Required task: Gather every line in the records below that contains the word "camera", and reproduce each such line verbatim.

★ ★ ★ ★ ★ ★ ★

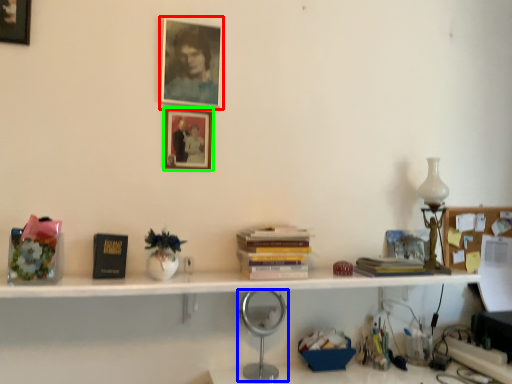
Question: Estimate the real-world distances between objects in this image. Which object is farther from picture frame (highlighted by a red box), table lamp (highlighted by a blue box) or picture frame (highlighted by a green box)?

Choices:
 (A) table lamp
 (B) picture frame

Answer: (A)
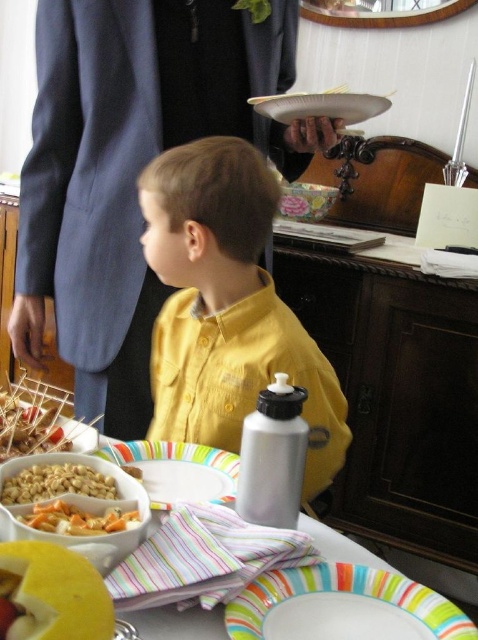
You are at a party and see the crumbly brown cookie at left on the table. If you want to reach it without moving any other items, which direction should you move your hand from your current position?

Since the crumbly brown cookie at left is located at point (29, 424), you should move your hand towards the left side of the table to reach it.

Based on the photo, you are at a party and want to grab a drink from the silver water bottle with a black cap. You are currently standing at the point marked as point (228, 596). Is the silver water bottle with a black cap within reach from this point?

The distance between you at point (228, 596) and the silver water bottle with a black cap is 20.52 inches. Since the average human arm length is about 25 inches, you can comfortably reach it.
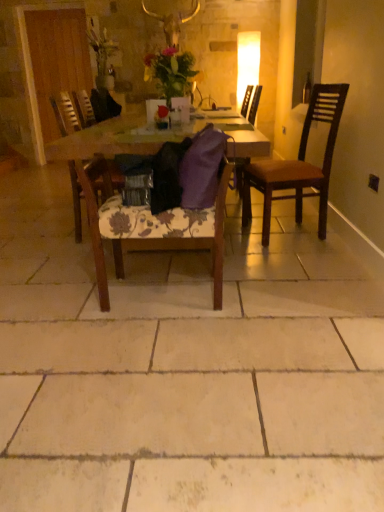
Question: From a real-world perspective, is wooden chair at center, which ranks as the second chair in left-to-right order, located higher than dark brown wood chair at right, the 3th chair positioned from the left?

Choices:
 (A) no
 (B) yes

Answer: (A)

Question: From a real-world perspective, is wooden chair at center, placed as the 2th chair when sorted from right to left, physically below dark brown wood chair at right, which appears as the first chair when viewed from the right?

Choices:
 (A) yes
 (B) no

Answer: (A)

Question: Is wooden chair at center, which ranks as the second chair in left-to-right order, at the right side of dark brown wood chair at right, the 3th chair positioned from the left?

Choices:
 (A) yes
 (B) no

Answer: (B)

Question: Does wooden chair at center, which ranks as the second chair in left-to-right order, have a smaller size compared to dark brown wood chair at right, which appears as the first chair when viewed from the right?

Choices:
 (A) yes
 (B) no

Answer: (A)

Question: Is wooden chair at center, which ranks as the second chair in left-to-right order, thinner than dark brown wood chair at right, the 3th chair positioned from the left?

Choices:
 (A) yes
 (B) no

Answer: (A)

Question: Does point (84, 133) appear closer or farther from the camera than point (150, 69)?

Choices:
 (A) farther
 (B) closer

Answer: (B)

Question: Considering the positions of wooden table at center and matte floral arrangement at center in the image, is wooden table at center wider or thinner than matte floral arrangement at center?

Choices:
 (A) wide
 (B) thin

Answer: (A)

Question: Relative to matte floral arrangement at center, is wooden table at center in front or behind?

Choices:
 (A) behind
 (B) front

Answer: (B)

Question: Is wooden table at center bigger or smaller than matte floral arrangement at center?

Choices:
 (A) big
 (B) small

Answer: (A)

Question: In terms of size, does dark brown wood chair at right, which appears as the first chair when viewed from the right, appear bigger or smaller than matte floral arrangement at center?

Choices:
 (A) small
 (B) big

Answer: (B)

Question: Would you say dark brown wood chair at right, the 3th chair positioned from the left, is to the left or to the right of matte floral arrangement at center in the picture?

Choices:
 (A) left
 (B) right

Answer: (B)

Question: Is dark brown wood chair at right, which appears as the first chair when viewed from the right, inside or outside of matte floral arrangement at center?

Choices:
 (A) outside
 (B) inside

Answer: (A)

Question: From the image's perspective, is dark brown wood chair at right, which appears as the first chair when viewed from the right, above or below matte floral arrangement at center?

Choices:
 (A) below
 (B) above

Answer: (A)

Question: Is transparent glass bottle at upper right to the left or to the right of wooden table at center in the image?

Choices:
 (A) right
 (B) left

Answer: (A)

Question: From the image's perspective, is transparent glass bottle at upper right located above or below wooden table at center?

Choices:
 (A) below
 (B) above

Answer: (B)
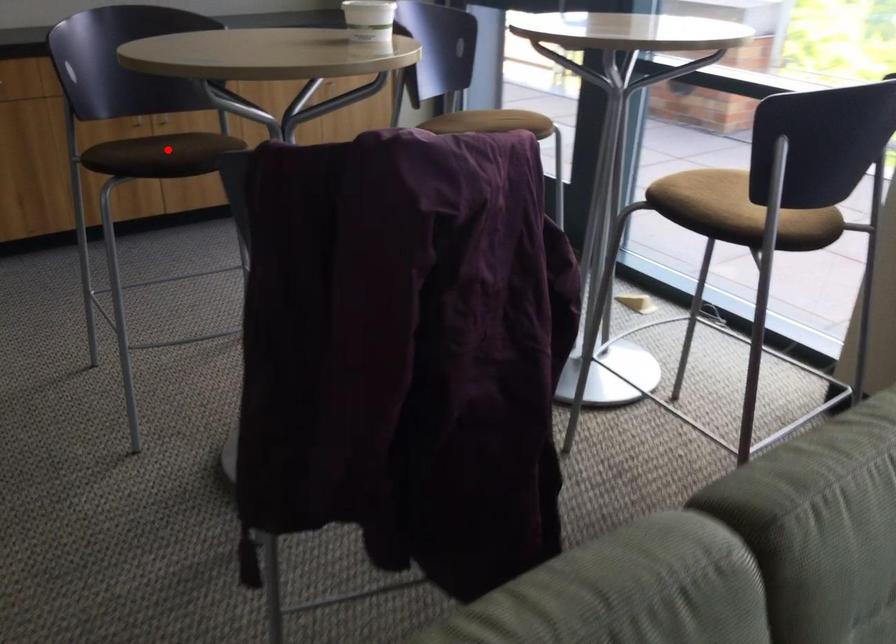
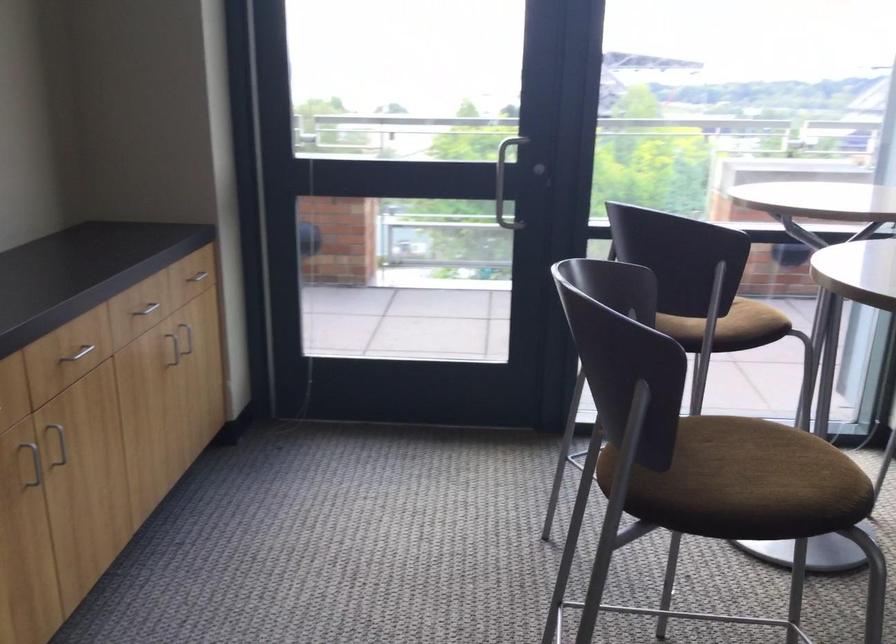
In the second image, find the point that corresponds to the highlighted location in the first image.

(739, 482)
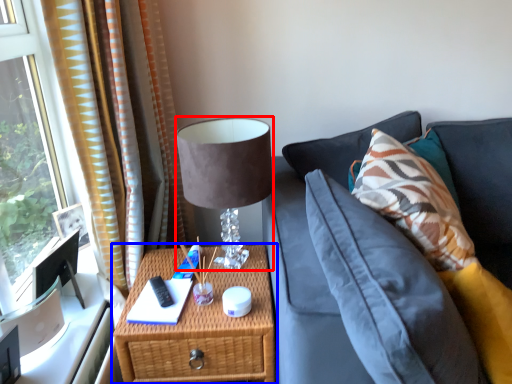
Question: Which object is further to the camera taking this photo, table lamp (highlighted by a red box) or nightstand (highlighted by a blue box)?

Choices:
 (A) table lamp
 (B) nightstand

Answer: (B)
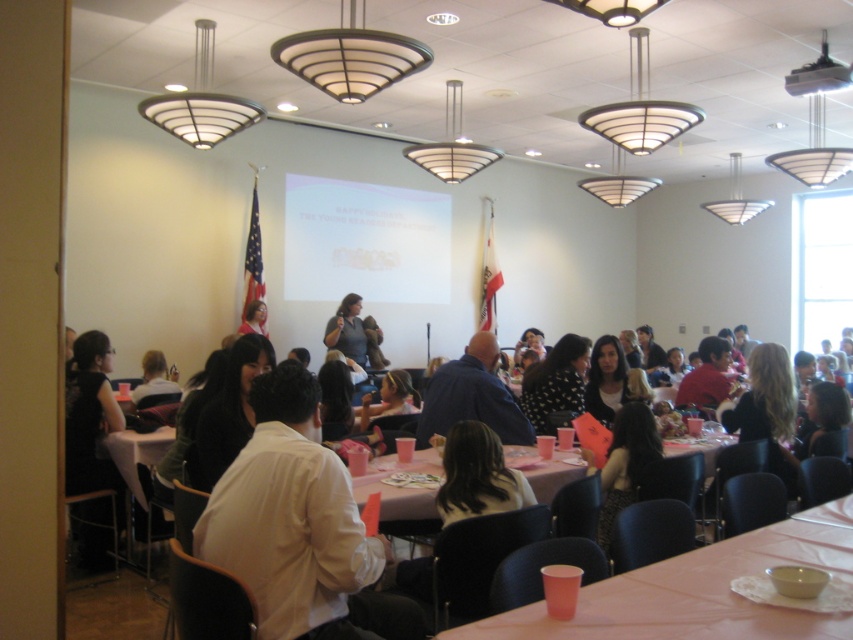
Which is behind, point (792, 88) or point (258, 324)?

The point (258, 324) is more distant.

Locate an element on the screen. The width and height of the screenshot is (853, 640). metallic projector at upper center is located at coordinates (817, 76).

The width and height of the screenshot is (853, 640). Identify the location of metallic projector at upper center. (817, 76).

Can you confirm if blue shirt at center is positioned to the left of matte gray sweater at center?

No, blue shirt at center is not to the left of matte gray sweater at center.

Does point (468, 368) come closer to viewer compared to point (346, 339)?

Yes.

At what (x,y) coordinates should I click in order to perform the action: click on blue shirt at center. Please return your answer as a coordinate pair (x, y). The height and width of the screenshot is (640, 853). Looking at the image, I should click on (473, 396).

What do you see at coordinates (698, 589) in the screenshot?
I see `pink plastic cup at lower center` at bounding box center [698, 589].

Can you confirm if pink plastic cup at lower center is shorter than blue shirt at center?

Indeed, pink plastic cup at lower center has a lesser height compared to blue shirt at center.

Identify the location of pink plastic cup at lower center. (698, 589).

★ ★ ★ ★ ★ ★ ★

Full solution:
Question: Does point (84, 133) appear closer or farther from the camera than point (150, 69)?
Question: Which object is further to the camera taking this photo, table lamp (highlighted by a red box) or nightstand (highlighted by a blue box)?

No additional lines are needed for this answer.